[Closed vertex rings]
=== Section Start ===

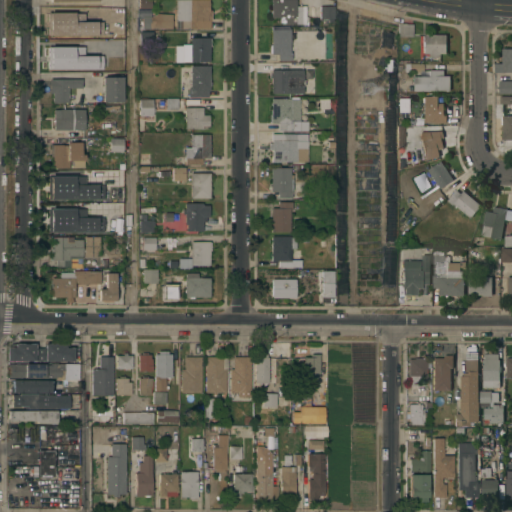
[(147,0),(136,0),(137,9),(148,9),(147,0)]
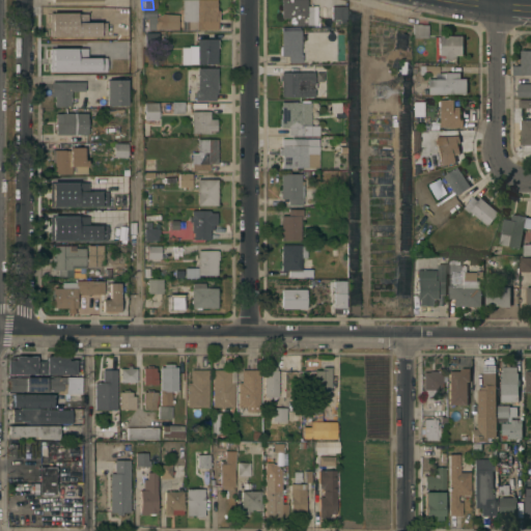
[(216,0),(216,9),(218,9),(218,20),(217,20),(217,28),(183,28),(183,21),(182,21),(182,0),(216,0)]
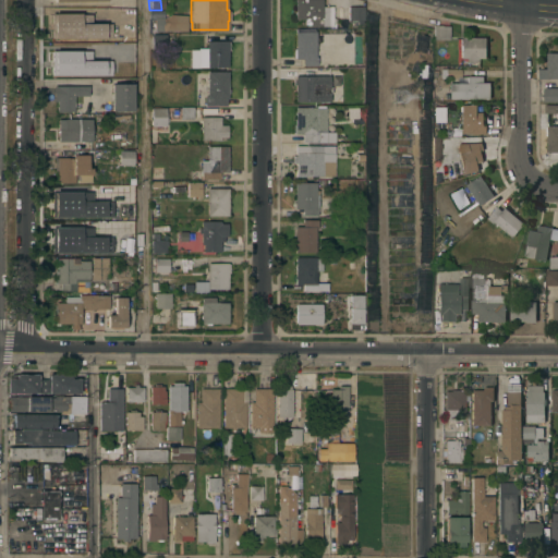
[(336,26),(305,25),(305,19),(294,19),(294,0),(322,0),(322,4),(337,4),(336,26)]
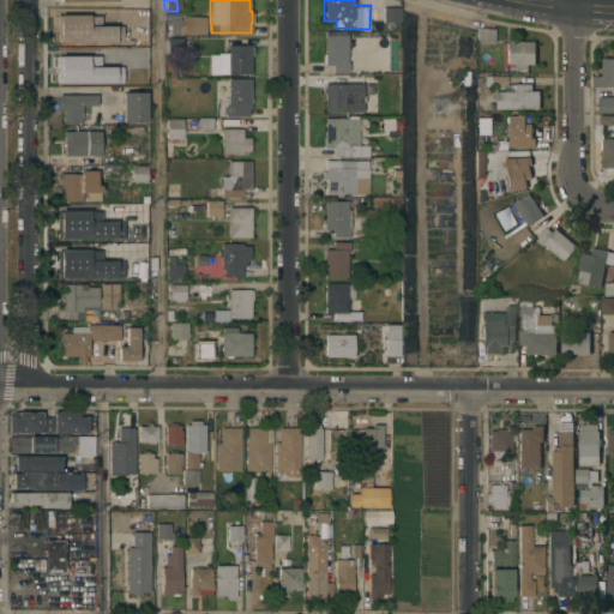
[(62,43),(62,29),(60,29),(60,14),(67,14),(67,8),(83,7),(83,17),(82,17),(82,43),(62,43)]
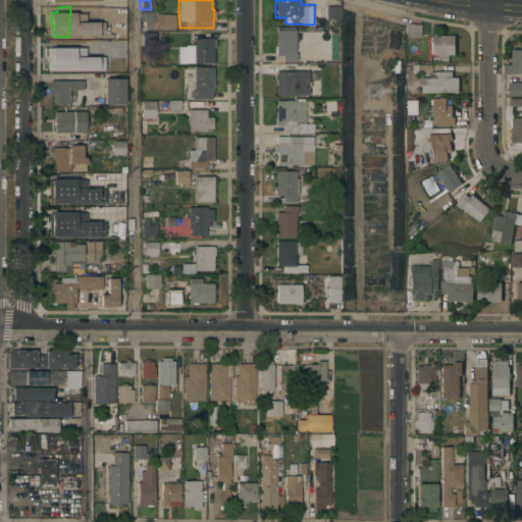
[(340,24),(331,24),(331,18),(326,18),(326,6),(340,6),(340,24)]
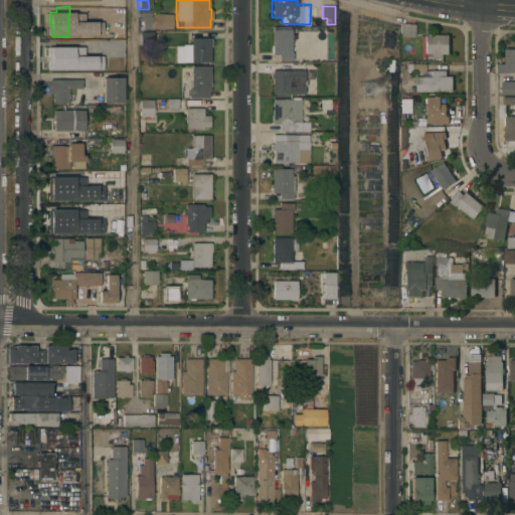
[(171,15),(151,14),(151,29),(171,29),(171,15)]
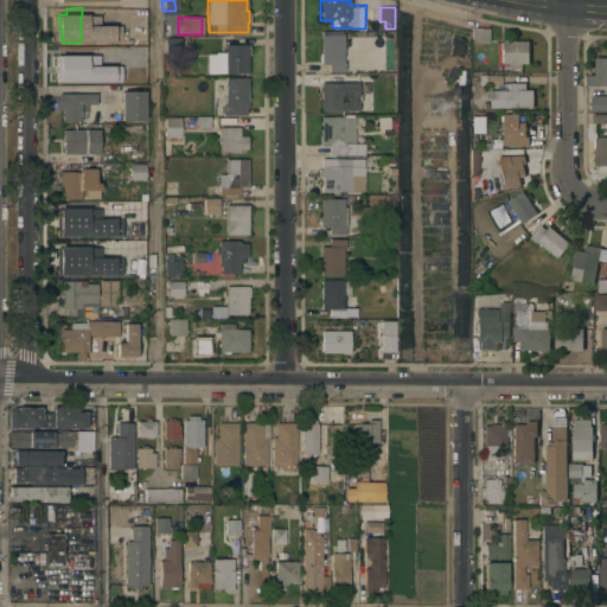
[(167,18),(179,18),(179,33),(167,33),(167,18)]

=== Section End ===

> Exercise aim
In the entries above, find the line that contains "[(171,15),(151,14),(151,29),(171,29),(171,15)]", then repeat exactly every line from the first one through that line, with no pictures.

> Exercise response
[(147,0),(136,0),(137,9),(148,9),(147,0)]
[(216,0),(216,9),(218,9),(218,20),(217,20),(217,28),(183,28),(183,21),(182,21),(182,0),(216,0)]
[(336,26),(305,25),(305,19),(294,19),(294,0),(322,0),(322,4),(337,4),(336,26)]
[(62,43),(62,29),(60,29),(60,14),(67,14),(67,8),(83,7),(83,17),(82,17),(82,43),(62,43)]
[(340,24),(331,24),(331,18),(326,18),(326,6),(340,6),(340,24)]
[(171,15),(151,14),(151,29),(171,29),(171,15)]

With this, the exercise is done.